** DATA FOR REVIEW follows **

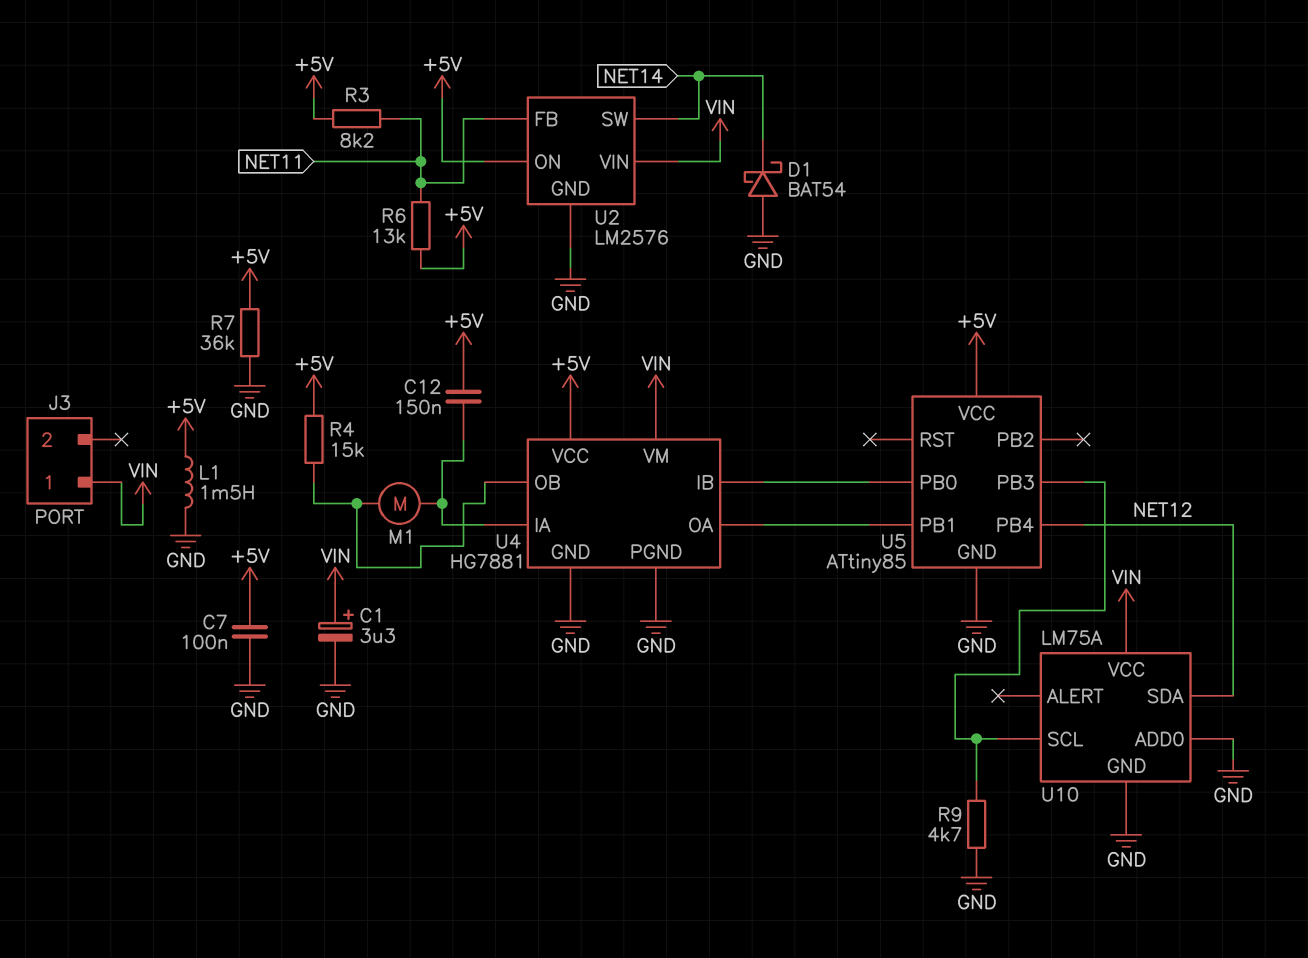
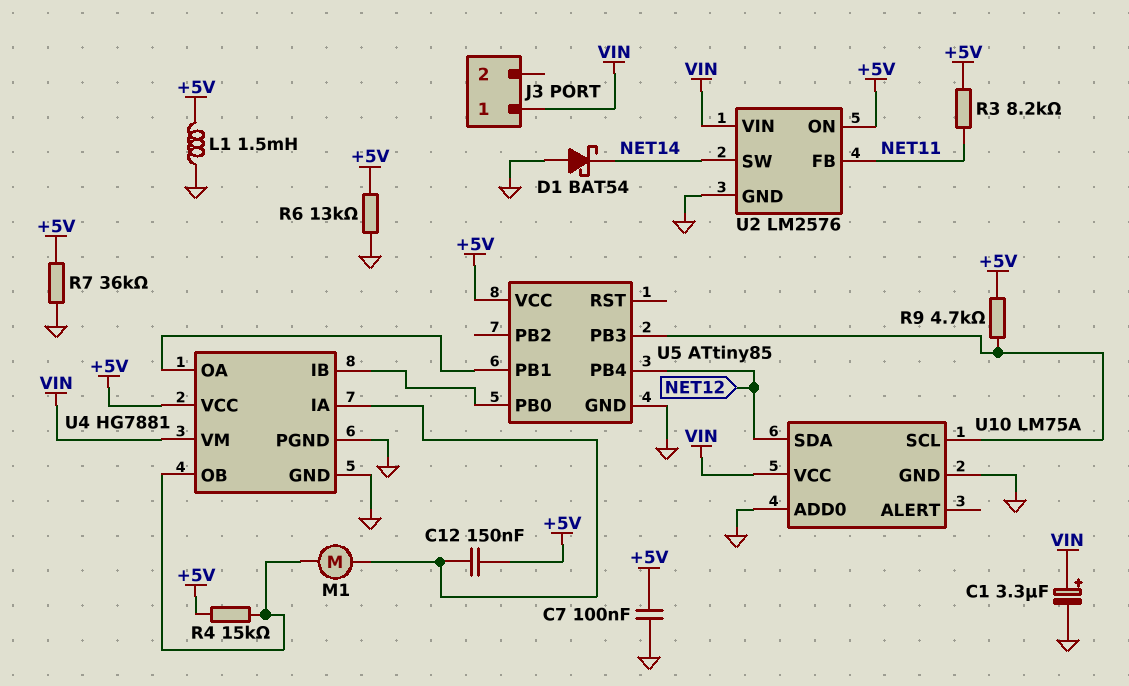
R6: 13k (+5V, NET11) -> 13k (+5V, GND)
R9: 4.7k (GND, U5/PB3) -> 4.7k (+5V, U5/PB3)

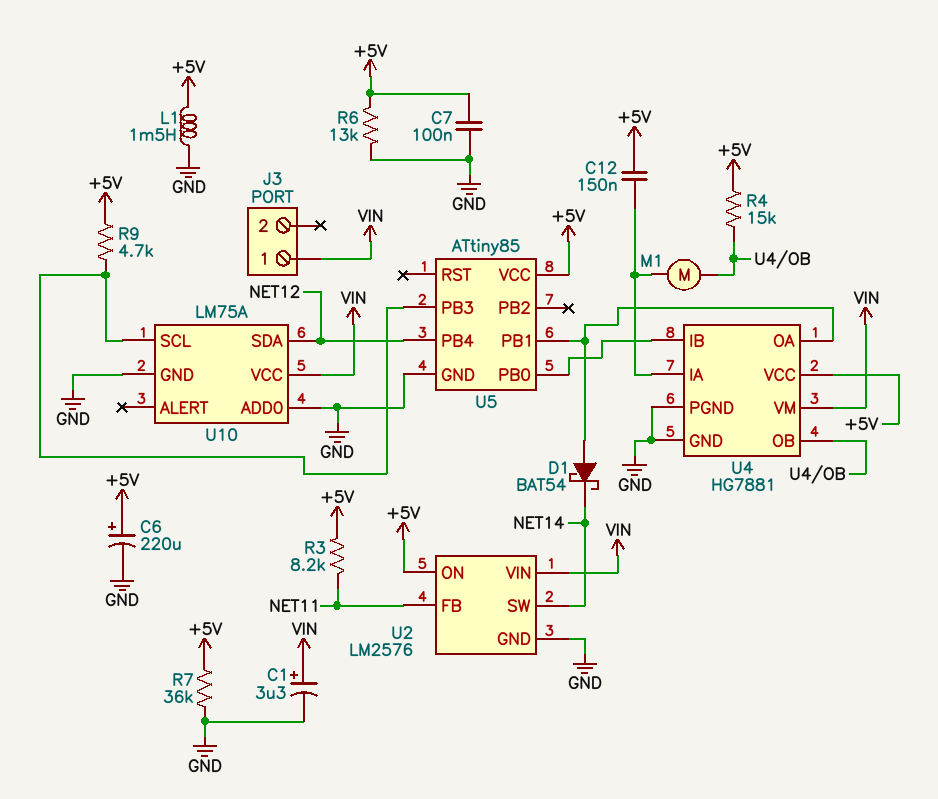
C6: none -> 220uF (plus +5V, minus GND)
D1: schottky BAT54 (A GND, K NET14) -> schottky BAT54 (A U4/OA, K NET14)

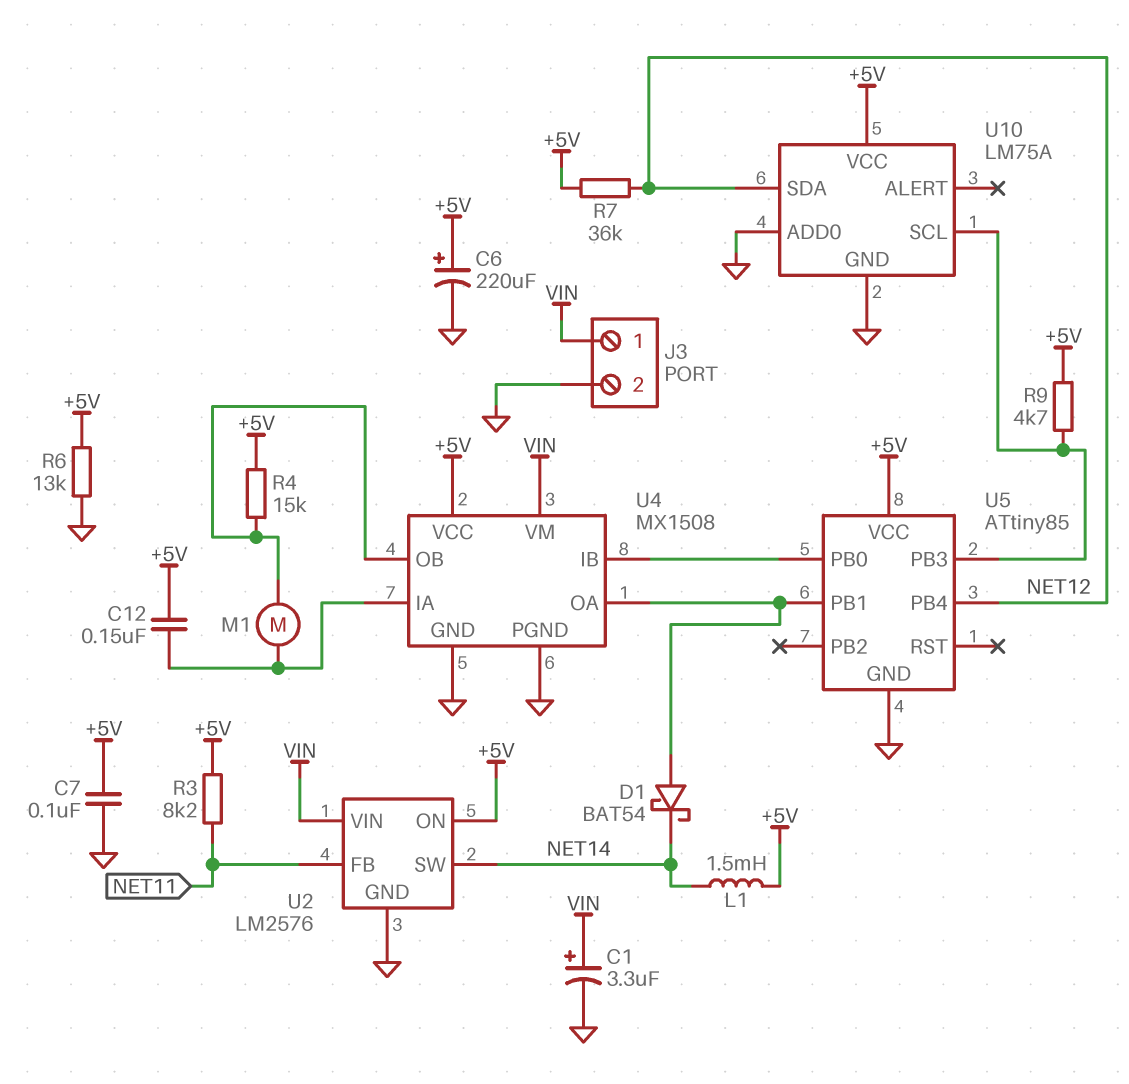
J3 pin 2: none -> GND
L1: 1.5mH (+5V, GND) -> 1.5mH (+5V, NET14)
R7: 36k (+5V, GND) -> 36k (+5V, NET12)
U4: HG7881 -> MX1508
U10 pin VCC: VIN -> +5V

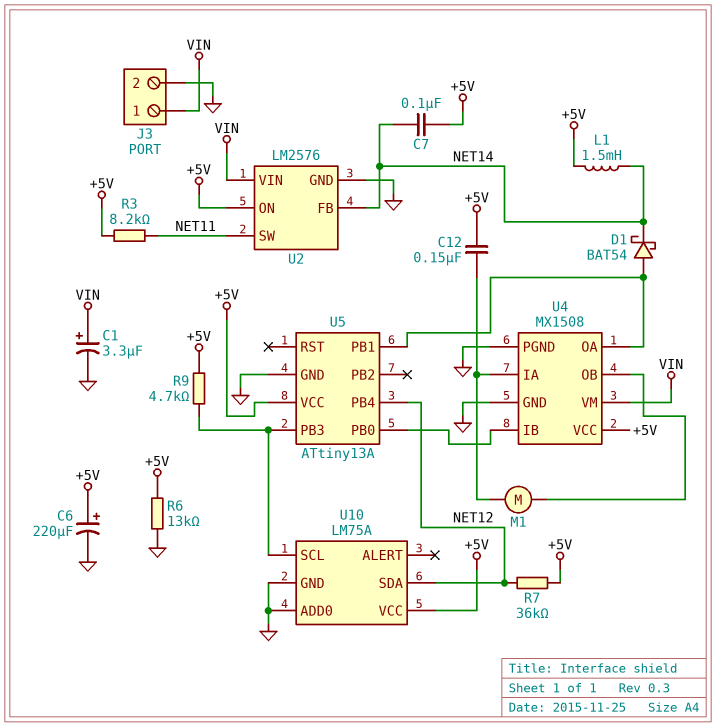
C7: 100nF (+5V, GND) -> 100nF (+5V, NET14)
R4: 15k (+5V, U4/OB) -> none
U2 pin FB: NET11 -> NET14
U2 pin SW: NET14 -> NET11
U5: ATtiny85 -> ATtiny13A

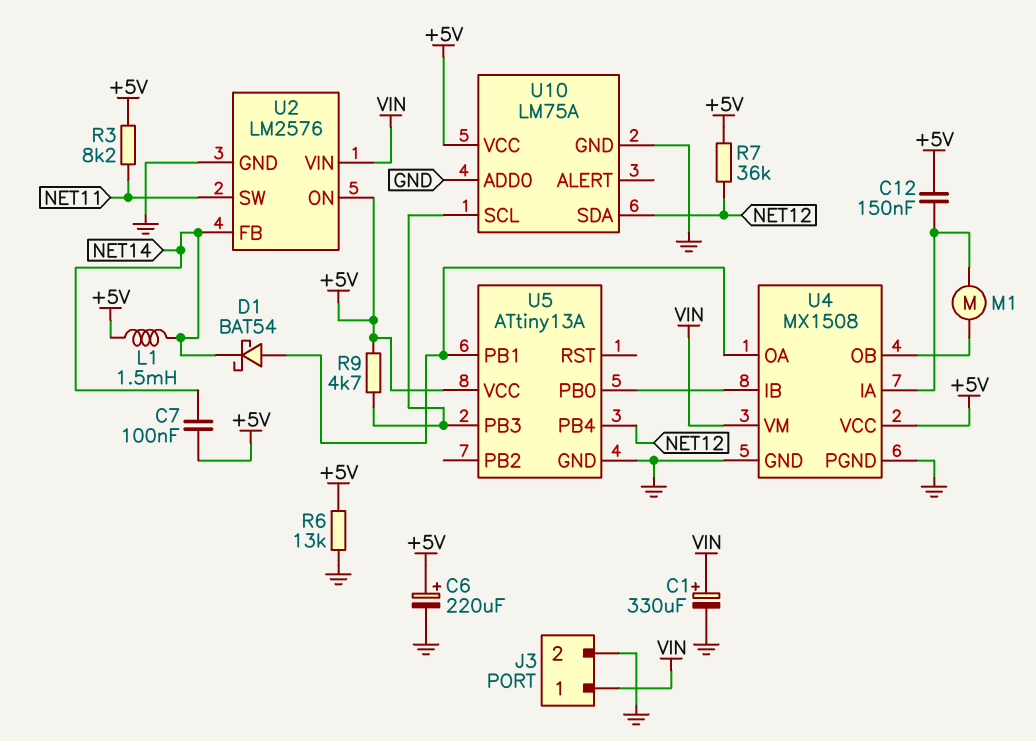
C1: 3.3uF (plus VIN, minus GND) -> 330uF (plus VIN, minus GND)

** End of DATA FOR REVIEW **

> _TASK_:
Set down the line containing "R9: 4.7k (GND, U5/PB3) -> 4.7k (+5V, U5/PB3)" and every line after it up to the end of the material, exactly as written, but not the pictures.

> _TASK RESPONSE_:
R9: 4.7k (GND, U5/PB3) -> 4.7k (+5V, U5/PB3)

C6: none -> 220uF (plus +5V, minus GND)
D1: schottky BAT54 (A GND, K NET14) -> schottky BAT54 (A U4/OA, K NET14)

J3 pin 2: none -> GND
L1: 1.5mH (+5V, GND) -> 1.5mH (+5V, NET14)
R7: 36k (+5V, GND) -> 36k (+5V, NET12)
U4: HG7881 -> MX1508
U10 pin VCC: VIN -> +5V

C7: 100nF (+5V, GND) -> 100nF (+5V, NET14)
R4: 15k (+5V, U4/OB) -> none
U2 pin FB: NET11 -> NET14
U2 pin SW: NET14 -> NET11
U5: ATtiny85 -> ATtiny13A

C1: 3.3uF (plus VIN, minus GND) -> 330uF (plus VIN, minus GND)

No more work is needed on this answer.